--- RECORDS FOR PROCESSING Enclosed Below ---

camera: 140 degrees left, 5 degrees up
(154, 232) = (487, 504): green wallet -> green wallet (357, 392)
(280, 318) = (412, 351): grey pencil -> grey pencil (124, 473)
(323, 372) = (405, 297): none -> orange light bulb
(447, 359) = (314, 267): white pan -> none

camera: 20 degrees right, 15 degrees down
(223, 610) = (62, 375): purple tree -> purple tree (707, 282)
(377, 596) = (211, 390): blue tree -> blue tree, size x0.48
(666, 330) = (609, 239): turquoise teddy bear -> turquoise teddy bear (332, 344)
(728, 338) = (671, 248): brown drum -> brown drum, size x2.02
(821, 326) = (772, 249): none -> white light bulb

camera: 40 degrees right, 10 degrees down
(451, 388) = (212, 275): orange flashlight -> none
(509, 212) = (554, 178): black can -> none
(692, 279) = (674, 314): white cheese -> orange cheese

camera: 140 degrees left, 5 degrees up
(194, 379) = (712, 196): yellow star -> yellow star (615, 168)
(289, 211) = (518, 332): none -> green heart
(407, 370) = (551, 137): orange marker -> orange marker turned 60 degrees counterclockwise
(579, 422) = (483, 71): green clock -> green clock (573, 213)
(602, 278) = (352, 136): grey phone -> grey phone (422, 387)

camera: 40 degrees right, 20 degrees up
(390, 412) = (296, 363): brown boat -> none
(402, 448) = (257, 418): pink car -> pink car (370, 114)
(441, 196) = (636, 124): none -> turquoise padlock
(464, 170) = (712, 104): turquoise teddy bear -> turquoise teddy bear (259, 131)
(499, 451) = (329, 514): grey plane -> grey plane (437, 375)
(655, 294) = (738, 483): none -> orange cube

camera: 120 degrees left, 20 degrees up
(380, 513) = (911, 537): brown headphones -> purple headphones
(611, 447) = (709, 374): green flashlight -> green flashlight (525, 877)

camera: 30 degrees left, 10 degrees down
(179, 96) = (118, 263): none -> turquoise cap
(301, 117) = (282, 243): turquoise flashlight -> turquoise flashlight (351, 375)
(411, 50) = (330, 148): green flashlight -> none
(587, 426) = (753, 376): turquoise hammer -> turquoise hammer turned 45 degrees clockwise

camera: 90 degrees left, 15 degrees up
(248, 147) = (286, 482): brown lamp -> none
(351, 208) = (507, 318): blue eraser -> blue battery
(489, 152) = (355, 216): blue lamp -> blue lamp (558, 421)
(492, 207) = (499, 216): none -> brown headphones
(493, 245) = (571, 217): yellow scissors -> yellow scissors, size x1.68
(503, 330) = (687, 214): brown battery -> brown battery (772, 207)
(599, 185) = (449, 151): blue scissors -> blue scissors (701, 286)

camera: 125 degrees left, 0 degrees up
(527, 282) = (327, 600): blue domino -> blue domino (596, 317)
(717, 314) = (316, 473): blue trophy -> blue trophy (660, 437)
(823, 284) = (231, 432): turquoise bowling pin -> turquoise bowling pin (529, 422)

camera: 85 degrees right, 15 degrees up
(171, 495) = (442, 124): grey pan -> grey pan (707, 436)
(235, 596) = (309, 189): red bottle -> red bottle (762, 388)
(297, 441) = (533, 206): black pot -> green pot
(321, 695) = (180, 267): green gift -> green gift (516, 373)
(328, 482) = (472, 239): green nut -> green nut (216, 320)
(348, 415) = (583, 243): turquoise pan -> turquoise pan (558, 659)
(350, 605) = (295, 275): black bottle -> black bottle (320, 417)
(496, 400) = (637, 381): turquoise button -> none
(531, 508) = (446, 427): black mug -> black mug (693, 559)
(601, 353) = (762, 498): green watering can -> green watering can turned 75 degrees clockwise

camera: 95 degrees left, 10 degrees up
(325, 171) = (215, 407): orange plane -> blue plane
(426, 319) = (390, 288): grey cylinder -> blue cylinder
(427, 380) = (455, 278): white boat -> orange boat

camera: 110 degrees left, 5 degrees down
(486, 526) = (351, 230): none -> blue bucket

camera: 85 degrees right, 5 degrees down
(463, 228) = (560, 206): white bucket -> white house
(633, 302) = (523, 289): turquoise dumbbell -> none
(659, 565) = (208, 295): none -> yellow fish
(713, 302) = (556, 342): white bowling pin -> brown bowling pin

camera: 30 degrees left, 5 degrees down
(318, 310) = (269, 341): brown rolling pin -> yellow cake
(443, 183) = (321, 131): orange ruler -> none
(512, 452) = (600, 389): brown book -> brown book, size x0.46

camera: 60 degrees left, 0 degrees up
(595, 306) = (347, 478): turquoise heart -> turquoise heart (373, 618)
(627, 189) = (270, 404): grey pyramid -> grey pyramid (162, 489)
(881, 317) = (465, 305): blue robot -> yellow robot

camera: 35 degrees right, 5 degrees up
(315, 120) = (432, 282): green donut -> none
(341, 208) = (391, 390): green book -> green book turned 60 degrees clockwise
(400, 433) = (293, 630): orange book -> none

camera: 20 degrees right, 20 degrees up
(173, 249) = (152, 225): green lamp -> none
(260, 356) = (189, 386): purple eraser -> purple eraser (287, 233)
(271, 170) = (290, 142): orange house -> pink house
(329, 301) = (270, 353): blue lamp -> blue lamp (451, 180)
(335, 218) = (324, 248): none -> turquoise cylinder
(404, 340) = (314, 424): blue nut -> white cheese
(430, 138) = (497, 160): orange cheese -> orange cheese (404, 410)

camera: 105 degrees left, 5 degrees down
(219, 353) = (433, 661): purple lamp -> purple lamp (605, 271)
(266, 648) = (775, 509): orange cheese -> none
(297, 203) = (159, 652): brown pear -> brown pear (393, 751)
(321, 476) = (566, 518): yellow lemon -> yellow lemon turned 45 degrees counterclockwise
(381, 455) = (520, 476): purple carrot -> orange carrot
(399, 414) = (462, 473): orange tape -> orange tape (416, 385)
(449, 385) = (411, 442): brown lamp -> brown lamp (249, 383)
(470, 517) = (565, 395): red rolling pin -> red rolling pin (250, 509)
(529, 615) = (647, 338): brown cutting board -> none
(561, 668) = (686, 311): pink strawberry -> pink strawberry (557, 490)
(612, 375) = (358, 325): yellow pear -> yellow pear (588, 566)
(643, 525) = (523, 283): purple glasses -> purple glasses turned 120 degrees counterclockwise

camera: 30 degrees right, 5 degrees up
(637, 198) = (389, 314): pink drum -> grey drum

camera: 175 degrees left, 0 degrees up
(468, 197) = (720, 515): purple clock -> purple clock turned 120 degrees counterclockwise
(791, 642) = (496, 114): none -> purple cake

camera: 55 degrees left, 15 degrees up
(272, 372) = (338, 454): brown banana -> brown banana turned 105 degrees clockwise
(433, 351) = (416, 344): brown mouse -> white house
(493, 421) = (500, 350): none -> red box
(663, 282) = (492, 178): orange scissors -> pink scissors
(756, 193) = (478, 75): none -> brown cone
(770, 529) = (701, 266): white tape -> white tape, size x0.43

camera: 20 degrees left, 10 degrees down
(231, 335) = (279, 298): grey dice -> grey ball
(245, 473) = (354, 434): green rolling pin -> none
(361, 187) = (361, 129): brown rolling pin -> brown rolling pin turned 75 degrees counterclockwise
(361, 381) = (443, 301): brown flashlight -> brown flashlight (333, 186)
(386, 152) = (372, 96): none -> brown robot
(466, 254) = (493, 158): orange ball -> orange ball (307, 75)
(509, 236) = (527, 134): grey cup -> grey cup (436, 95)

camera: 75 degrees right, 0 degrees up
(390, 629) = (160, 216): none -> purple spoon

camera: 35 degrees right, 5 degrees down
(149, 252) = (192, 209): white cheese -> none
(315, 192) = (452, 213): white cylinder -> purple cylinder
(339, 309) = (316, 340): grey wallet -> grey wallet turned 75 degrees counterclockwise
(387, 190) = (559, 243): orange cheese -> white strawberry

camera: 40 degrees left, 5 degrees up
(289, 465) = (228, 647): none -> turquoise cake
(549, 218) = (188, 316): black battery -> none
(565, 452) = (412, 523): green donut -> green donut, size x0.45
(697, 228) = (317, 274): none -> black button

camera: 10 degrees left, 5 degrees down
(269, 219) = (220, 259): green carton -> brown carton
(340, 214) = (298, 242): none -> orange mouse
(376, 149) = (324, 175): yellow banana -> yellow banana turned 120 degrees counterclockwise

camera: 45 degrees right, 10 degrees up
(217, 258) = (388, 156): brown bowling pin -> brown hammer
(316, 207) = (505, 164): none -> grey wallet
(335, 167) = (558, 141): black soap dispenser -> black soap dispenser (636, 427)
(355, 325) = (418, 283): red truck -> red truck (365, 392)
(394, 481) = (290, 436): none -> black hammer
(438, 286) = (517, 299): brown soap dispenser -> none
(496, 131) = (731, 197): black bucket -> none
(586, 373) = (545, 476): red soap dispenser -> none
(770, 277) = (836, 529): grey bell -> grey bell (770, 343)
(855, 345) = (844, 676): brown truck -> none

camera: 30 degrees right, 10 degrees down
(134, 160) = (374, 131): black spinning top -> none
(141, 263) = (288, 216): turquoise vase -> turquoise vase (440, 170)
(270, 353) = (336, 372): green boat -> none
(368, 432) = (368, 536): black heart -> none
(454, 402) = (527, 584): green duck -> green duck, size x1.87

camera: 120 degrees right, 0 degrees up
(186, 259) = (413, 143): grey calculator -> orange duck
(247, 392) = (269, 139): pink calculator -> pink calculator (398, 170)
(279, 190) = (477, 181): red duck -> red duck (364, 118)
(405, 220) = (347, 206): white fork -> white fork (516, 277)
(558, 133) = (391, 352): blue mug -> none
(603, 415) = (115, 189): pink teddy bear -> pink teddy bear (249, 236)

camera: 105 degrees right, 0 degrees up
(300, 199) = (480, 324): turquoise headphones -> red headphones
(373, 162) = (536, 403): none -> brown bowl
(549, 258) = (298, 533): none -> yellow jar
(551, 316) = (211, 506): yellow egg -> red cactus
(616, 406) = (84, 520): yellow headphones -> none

--- End of Enclosed RECORDS FOR PROCESSING ---

EXERCISE GOAL
Taking the entries above, print exactly the lines starting at the line with "(427, 380) = (455, 278): white" and ending at the line with "(659, 565) = (208, 295): none -> yellow fish", both included.

ANSWER AREA
(427, 380) = (455, 278): white boat -> orange boat

camera: 110 degrees left, 5 degrees down
(486, 526) = (351, 230): none -> blue bucket

camera: 85 degrees right, 5 degrees down
(463, 228) = (560, 206): white bucket -> white house
(633, 302) = (523, 289): turquoise dumbbell -> none
(659, 565) = (208, 295): none -> yellow fish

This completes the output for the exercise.